What this task involves: Your answer should be an exact copy of the lines from the one holding "spun: orange mouse" to the end of the material below, pictures left out.

Given information:

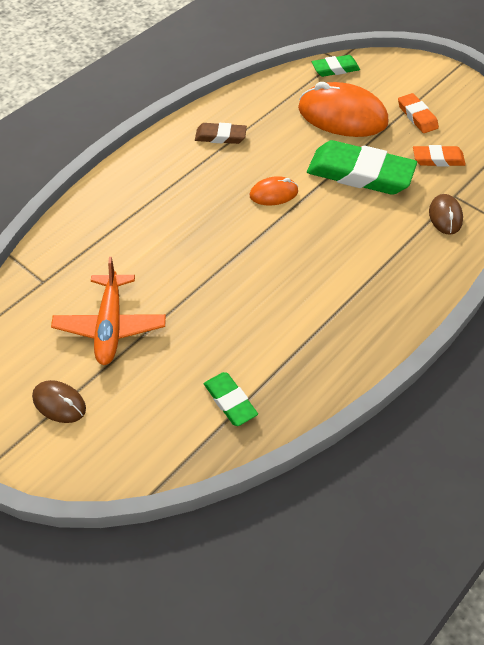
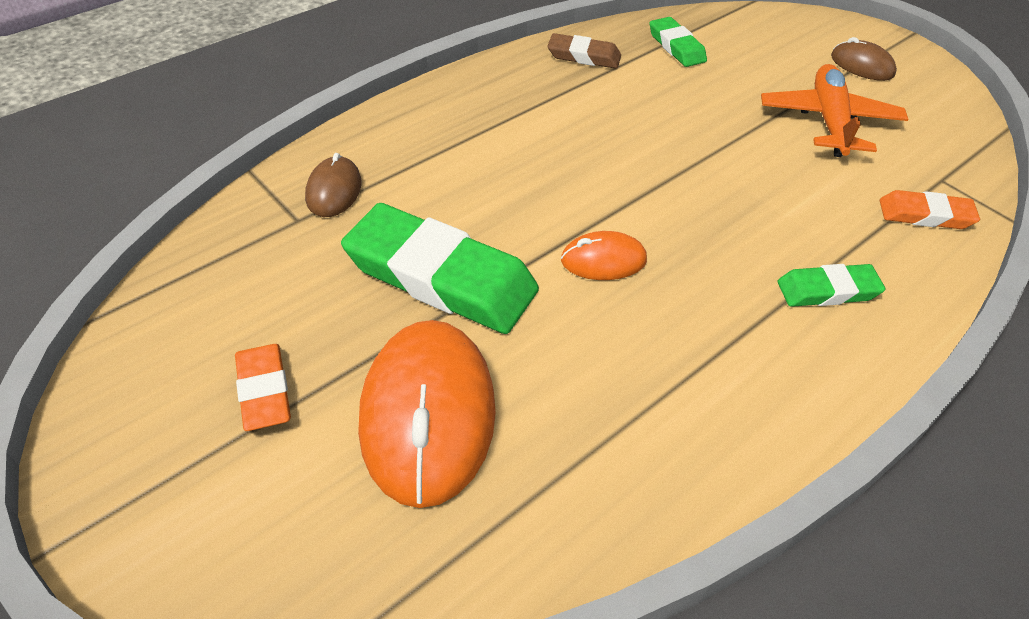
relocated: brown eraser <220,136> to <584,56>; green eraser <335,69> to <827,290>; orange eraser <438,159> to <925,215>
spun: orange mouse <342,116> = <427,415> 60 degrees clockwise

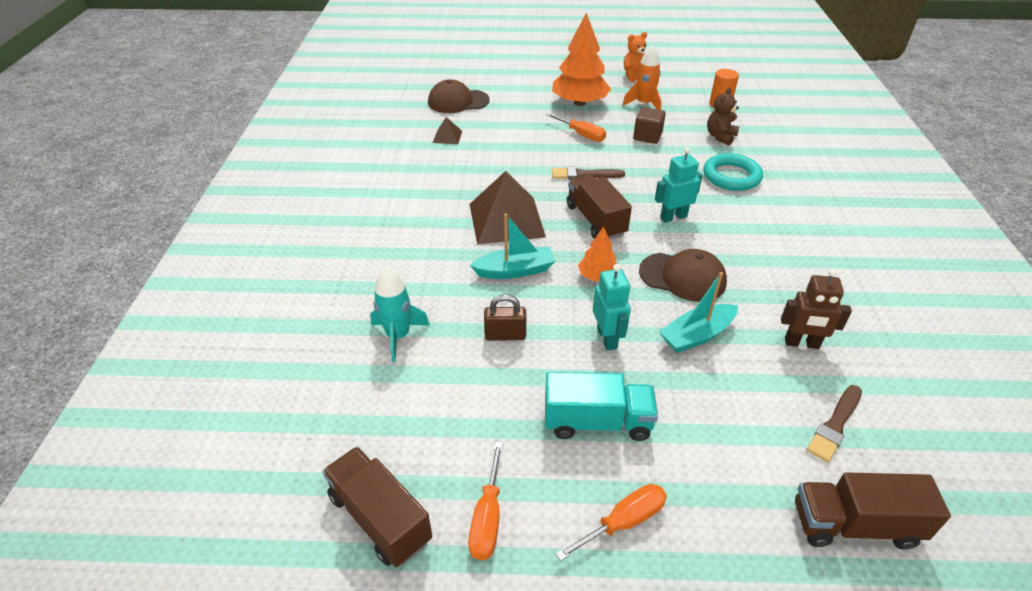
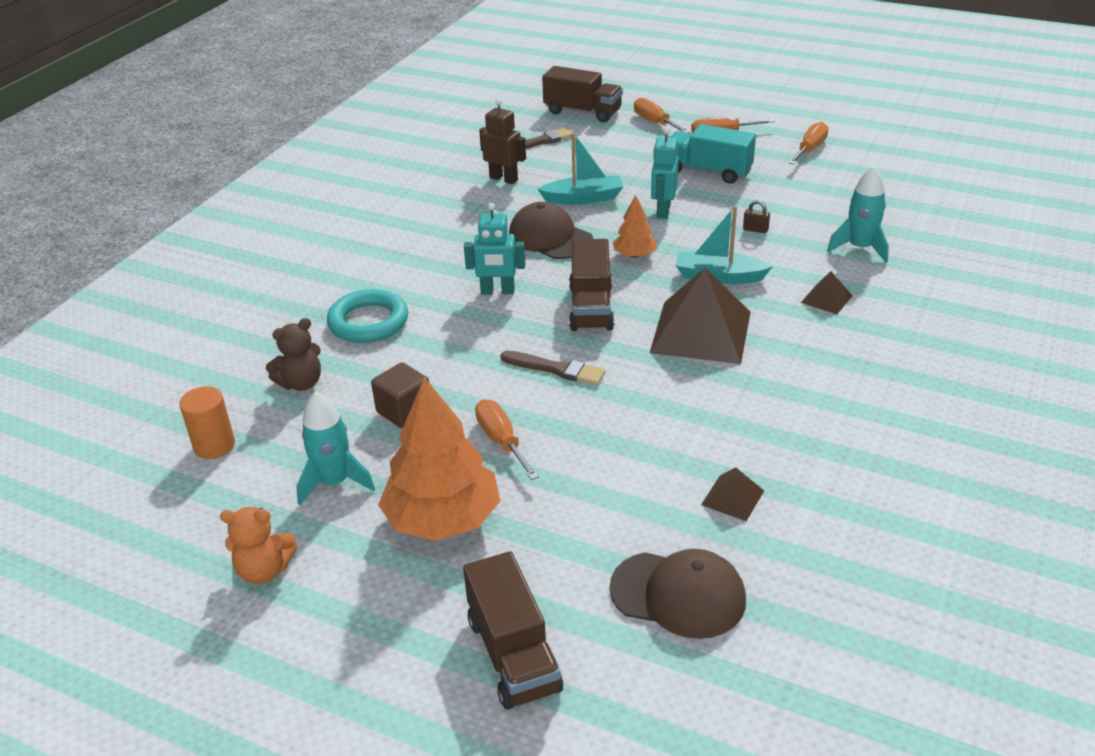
appeared: orange screwdriver <655,122>; brown pyramid <826,299>
relocated: brown truck <380,518> to <513,654>
colour: orange rocket <644,104> to turquoise rocket <334,482>
size: brown padlock <505,335> = <755,230> x0.62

Your response:
spun: orange mouse <342,116> = <427,415> 60 degrees clockwise

appeared: orange screwdriver <655,122>; brown pyramid <826,299>
relocated: brown truck <380,518> to <513,654>
colour: orange rocket <644,104> to turquoise rocket <334,482>
size: brown padlock <505,335> = <755,230> x0.62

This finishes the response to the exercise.